- [PROBLEM]: Retype the lines of the listing below exactly, but only those from the one containing "black 2x4 slope" through the last line; pictures stay out.
==========
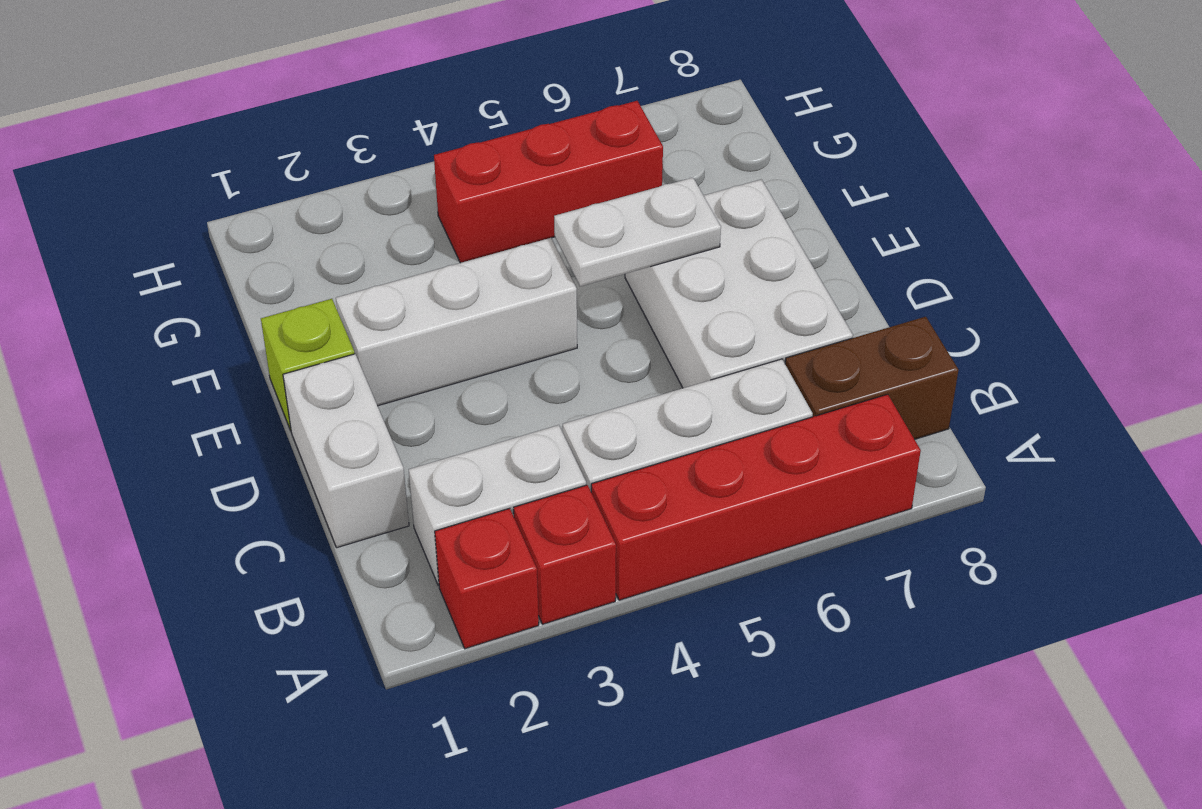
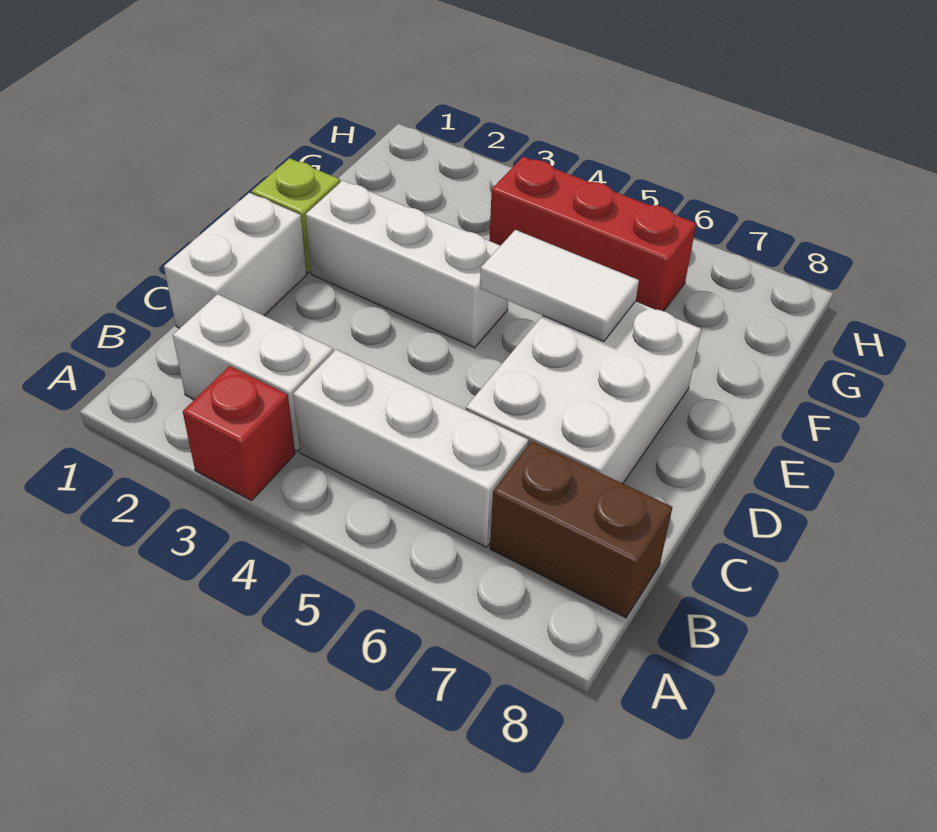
red 1x1 brick [435,508,539,649] -> none
red 1x4 brick [591,394,921,600] -> none
white 1x2 plate [554,178,721,286] -> white 1x2 tile [480,230,639,342]

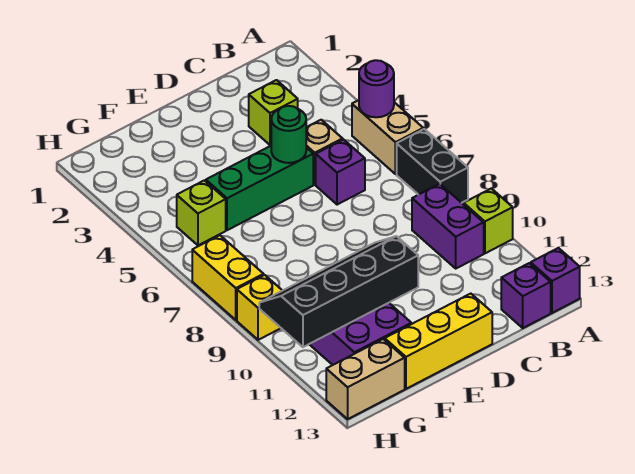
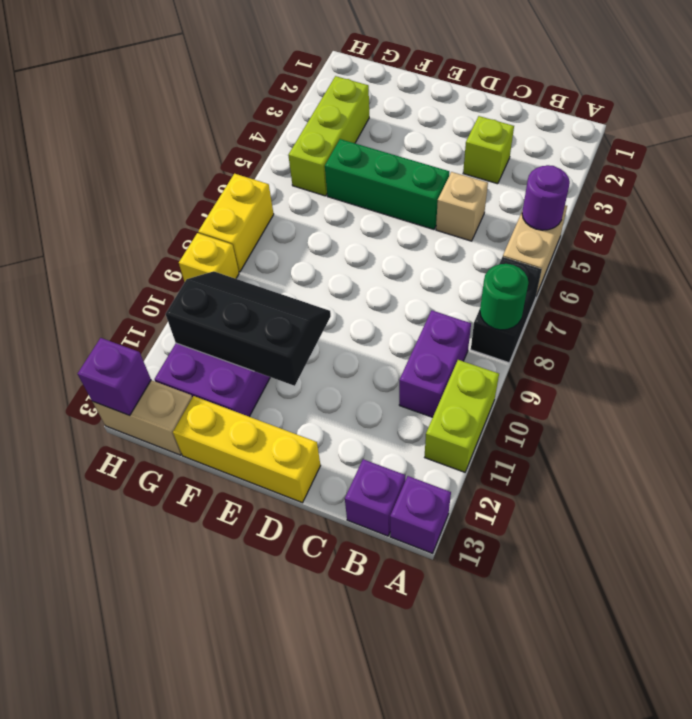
lime 1x1 brick [464,188,513,253] -> lime 1x2 brick [425,360,499,472]
purple 1x1 brick [316,140,365,205] -> purple 1x1 brick moved to [77,338,151,415]
green 1x1 round brick [271,106,306,163] -> green 1x1 round brick moved to [480,264,529,330]
black 2x4 slope [259,236,418,347] -> black 2x3 slope [166,271,331,386]
lime 1x1 brick [177,180,226,245] -> lime 1x3 brick [288,76,369,196]

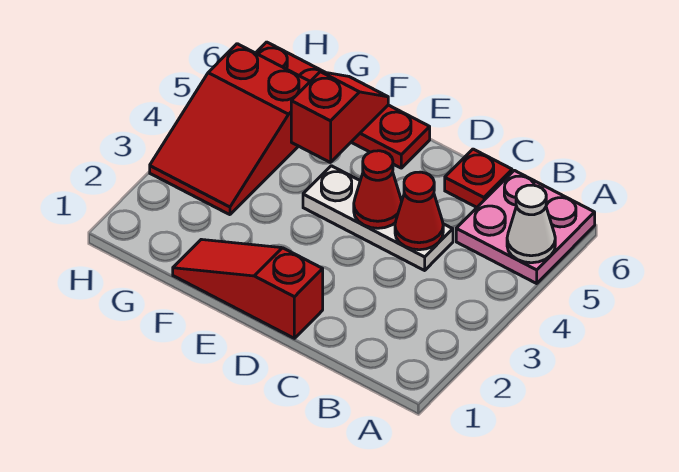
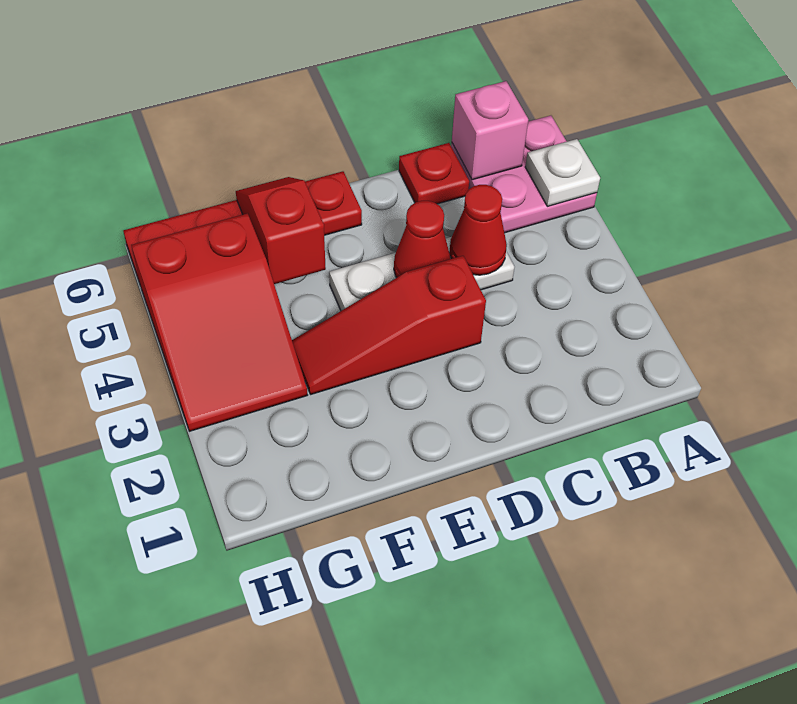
white 1x1 cone [507,185,555,263] -> white 1x1 plate [525,139,600,206]
none -> pink 1x1 brick [452,81,528,180]
red 1x3 slope [173,239,323,338] -> red 1x3 slope moved to [292,256,486,394]

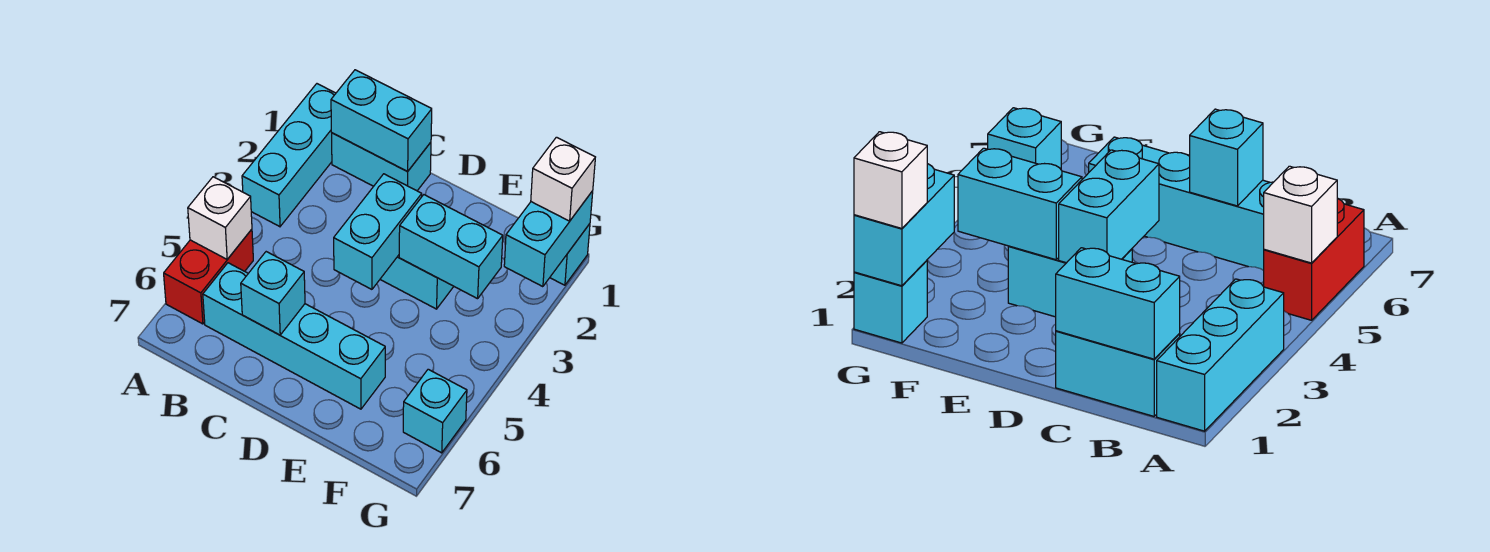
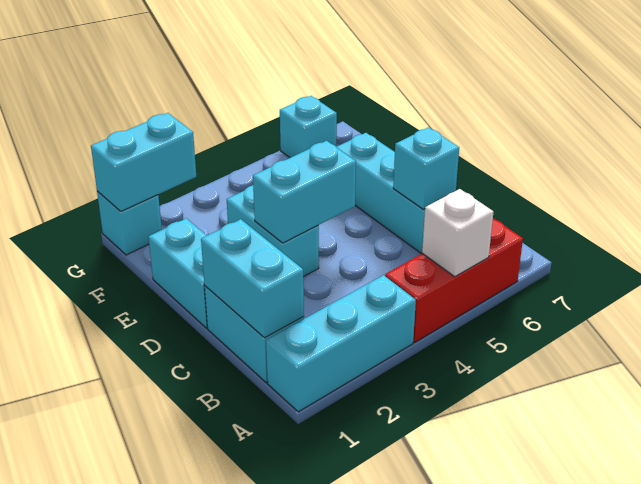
red 1x2 brick [164,229,253,324] -> red 1x3 brick [385,218,523,342]
cyan 1x2 brick [399,195,503,299] -> cyan 1x2 brick moved to [148,218,208,328]
white 1x1 brick [531,137,595,221] -> none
==========
- [EXERCISE RESULT]:
black 2x4 slope [259,236,418,347] -> black 2x3 slope [166,271,331,386]
lime 1x1 brick [177,180,226,245] -> lime 1x3 brick [288,76,369,196]

white 1x1 cone [507,185,555,263] -> white 1x1 plate [525,139,600,206]
none -> pink 1x1 brick [452,81,528,180]
red 1x3 slope [173,239,323,338] -> red 1x3 slope moved to [292,256,486,394]

red 1x2 brick [164,229,253,324] -> red 1x3 brick [385,218,523,342]
cyan 1x2 brick [399,195,503,299] -> cyan 1x2 brick moved to [148,218,208,328]
white 1x1 brick [531,137,595,221] -> none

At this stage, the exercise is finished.